What you will do:
When the line with "(592, 203) = (821, 382): white plane -> none" turns up below, begin repeating exactly, and carry on through the line with "(274, 178) = (310, 144): black"; no pictures go into the copy.

===== Information provided =====

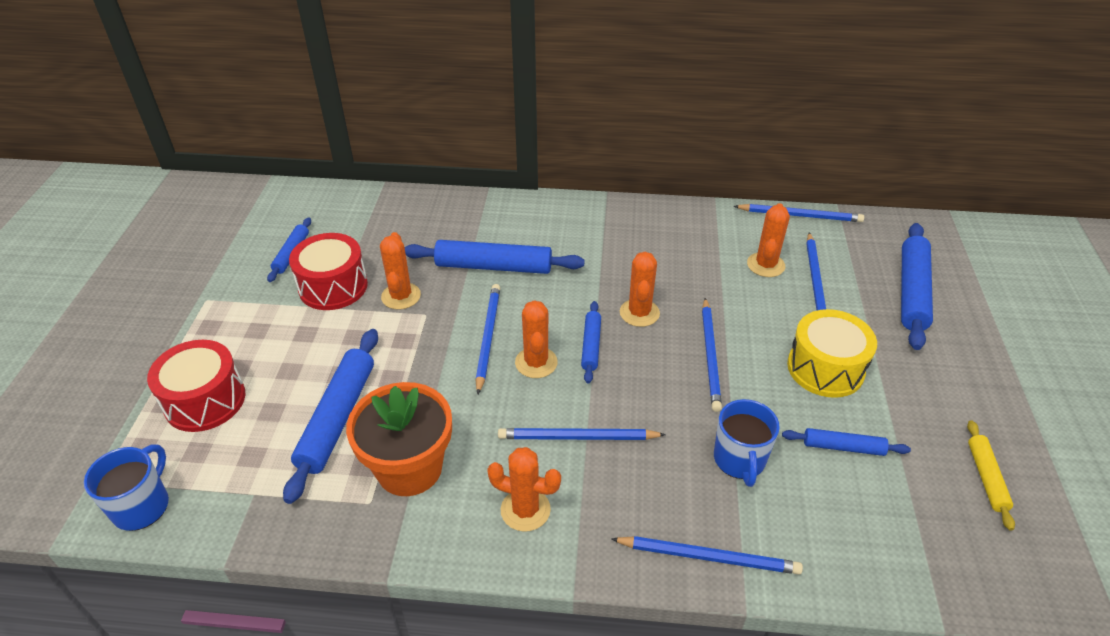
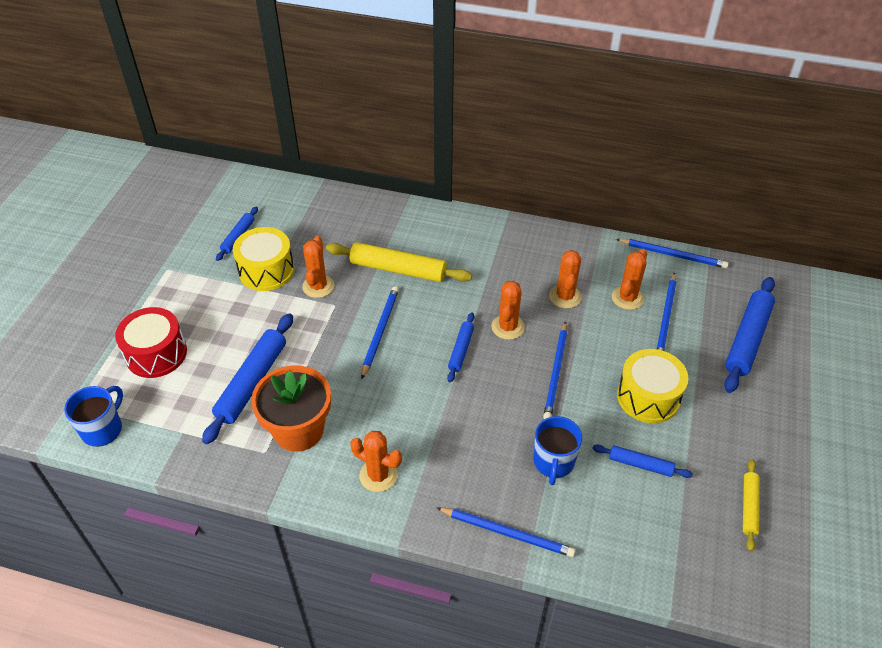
camera: 10 degrees right, 5 degrees up
(333, 286) = (266, 270): red drum -> yellow drum
(493, 266) = (398, 269): blue rolling pin -> yellow rolling pin
(536, 363) = (413, 358): orange cactus -> orange cactus (565, 296)
(577, 437) = (431, 425): blue pencil -> none

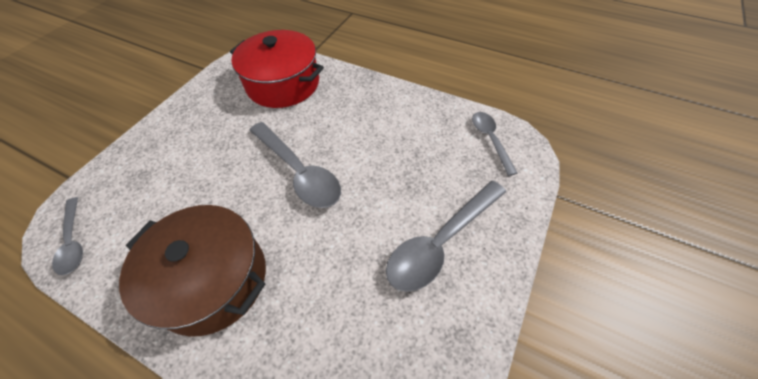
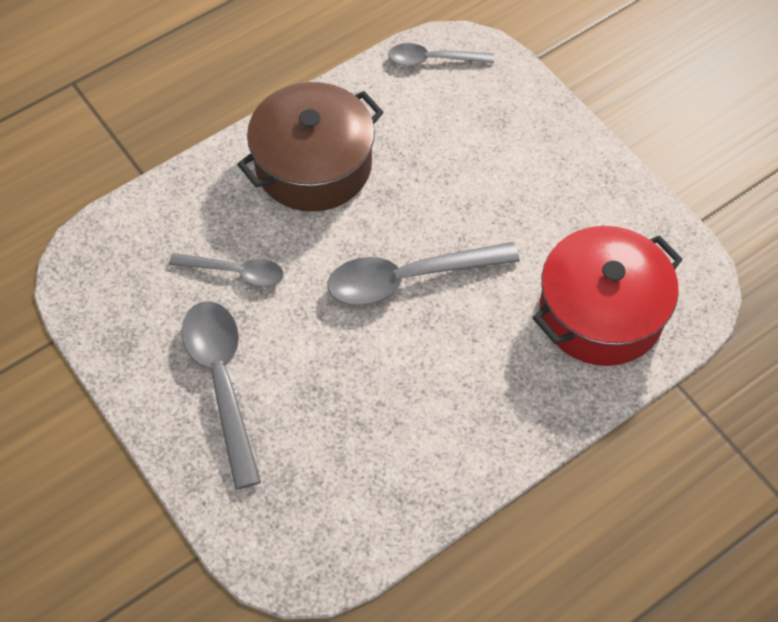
camera: 115 degrees right, 5 degrees up
(490, 140) = (327, 534): grey spoon -> grey spoon (235, 272)

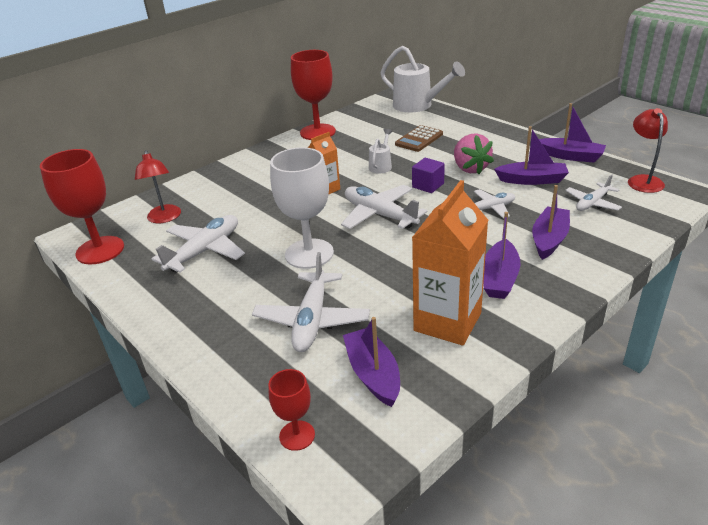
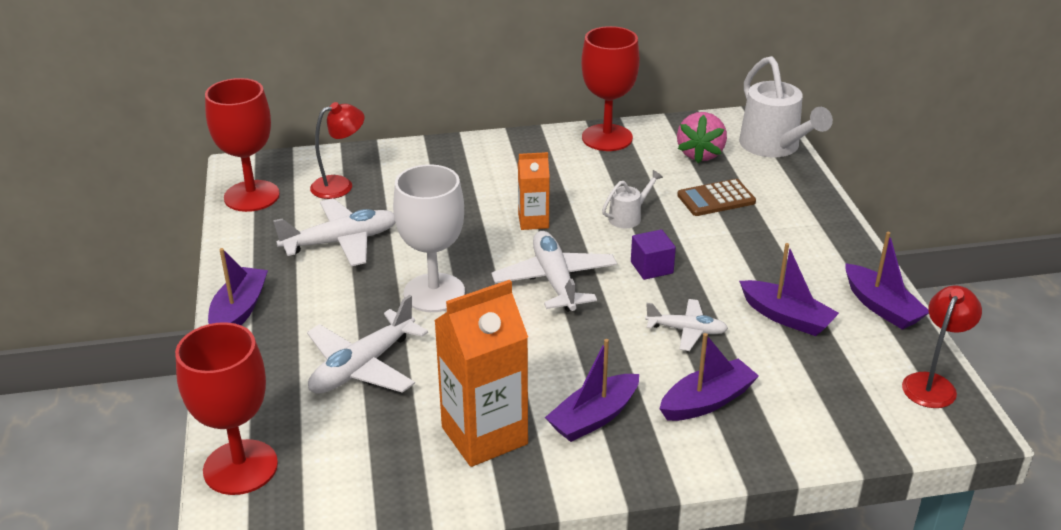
camera: 30 degrees right, 0 degrees up
(165, 218) = (340, 185): red lamp -> red lamp turned 135 degrees counterclockwise
(297, 435) = (240, 467): red goblet -> red goblet, size x1.92
(373, 374) = (359, 449): purple boat -> purple boat (239, 311)
(470, 168) = (729, 267): pink strawberry -> pink strawberry (700, 154)
(592, 203) = (821, 382): white plane -> none

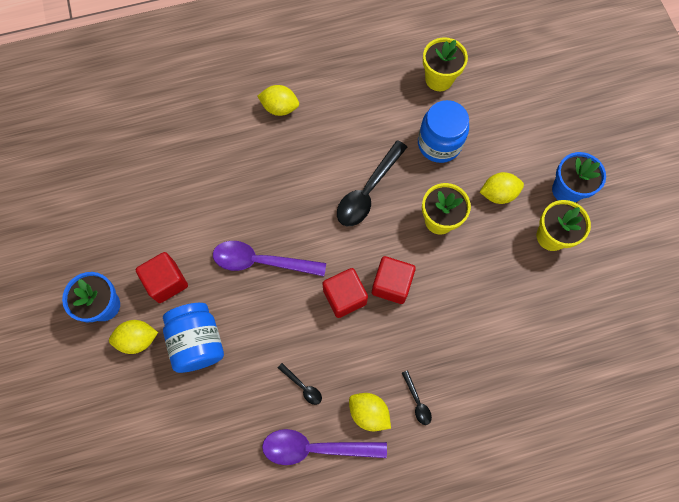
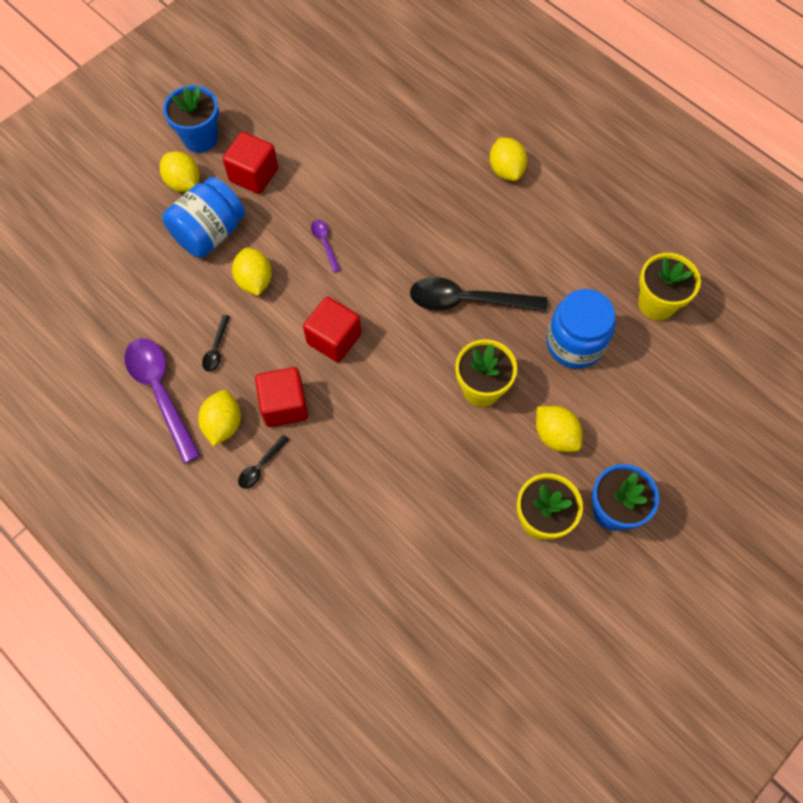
camera: 60 degrees right, 5 degrees down
(261, 261) = (324, 243): purple spoon -> purple spoon, size x0.46
(261, 329) = (254, 281): none -> yellow lemon
(391, 284) = (375, 377): red cube -> red cube (284, 405)

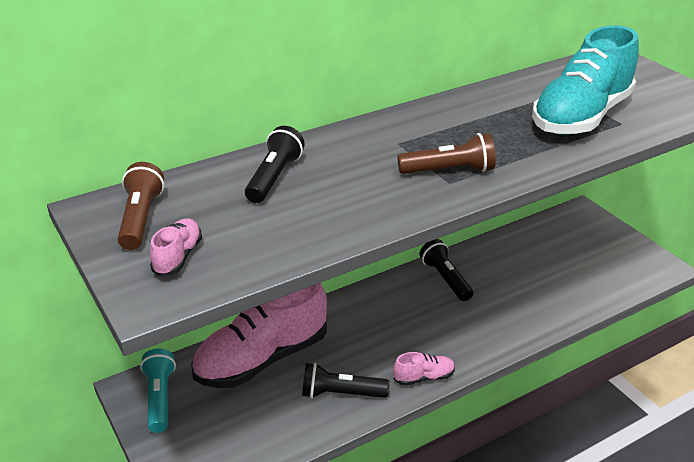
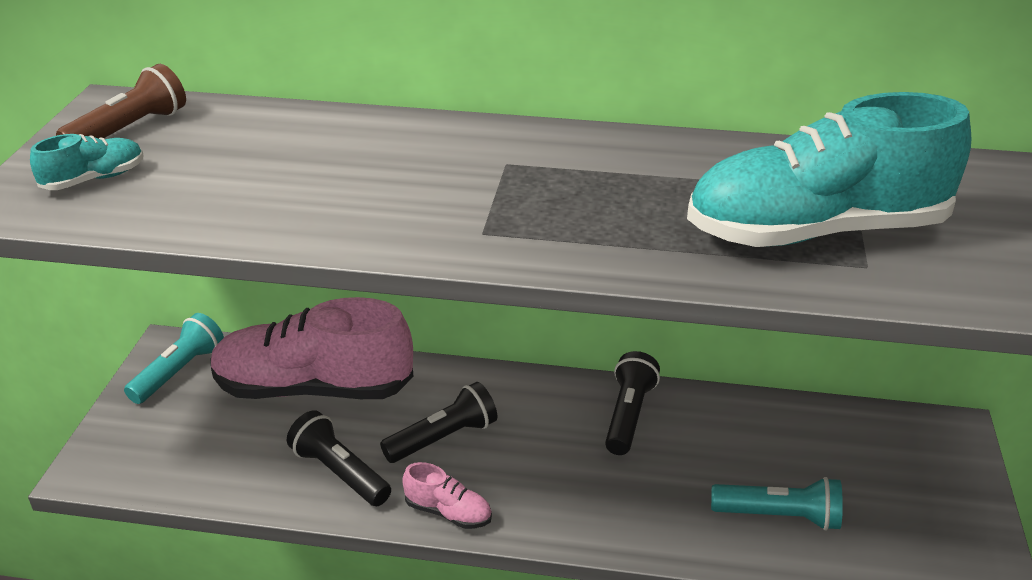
camera: 40 degrees right, 0 degrees up
(178, 257) = (94, 179): pink shoe -> turquoise shoe
(274, 178) = (310, 144): black flashlight -> black flashlight (443, 438)
(449, 170) = (506, 219): brown flashlight -> none
(564, 288) = (779, 516): none -> turquoise flashlight

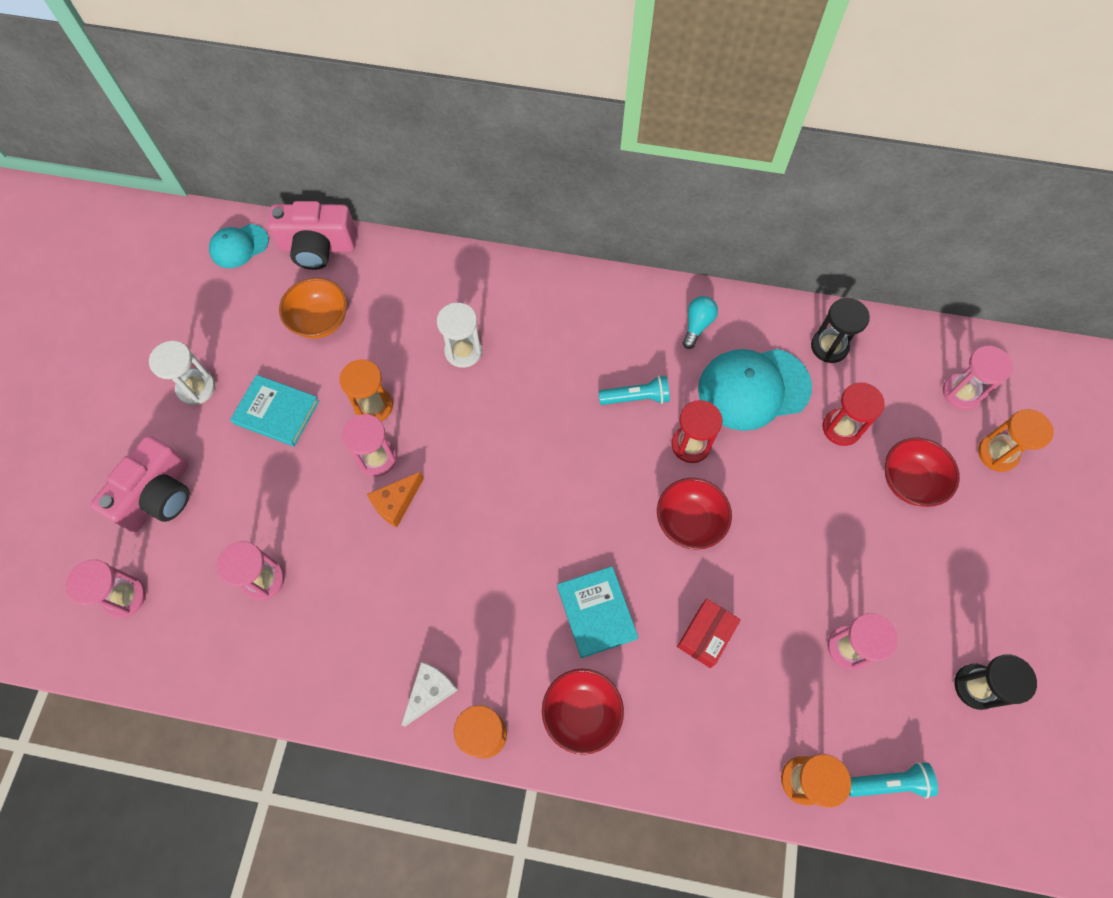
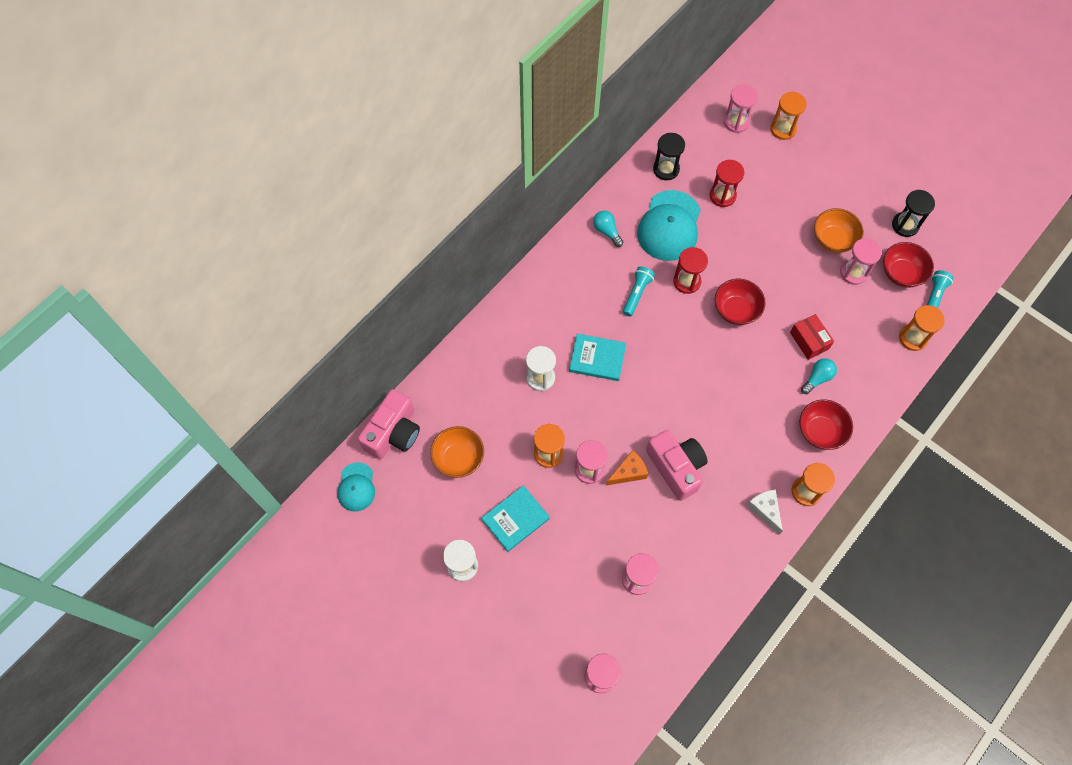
camera: 60 degrees left, 0 degrees up
(158, 495) = (535, 625): pink camera -> pink camera (676, 467)
(396, 503) = (628, 472): orange cheese -> orange cheese turned 105 degrees counterclockwise
(596, 612) = (764, 391): turquoise book -> turquoise book (597, 358)
(657, 672) = (817, 378): none -> turquoise light bulb
(879, 596) = (833, 240): none -> orange bowl
(909, 481) = (775, 182): red bowl -> red bowl (901, 273)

=====

Solution to the exercise:
(592, 203) = (821, 382): white plane -> none

camera: 60 degrees right, 5 degrees down
(261, 261) = (324, 243): purple spoon -> purple spoon, size x0.46
(261, 329) = (254, 281): none -> yellow lemon
(391, 284) = (375, 377): red cube -> red cube (284, 405)

camera: 40 degrees right, 0 degrees up
(178, 257) = (94, 179): pink shoe -> turquoise shoe
(274, 178) = (310, 144): black flashlight -> black flashlight (443, 438)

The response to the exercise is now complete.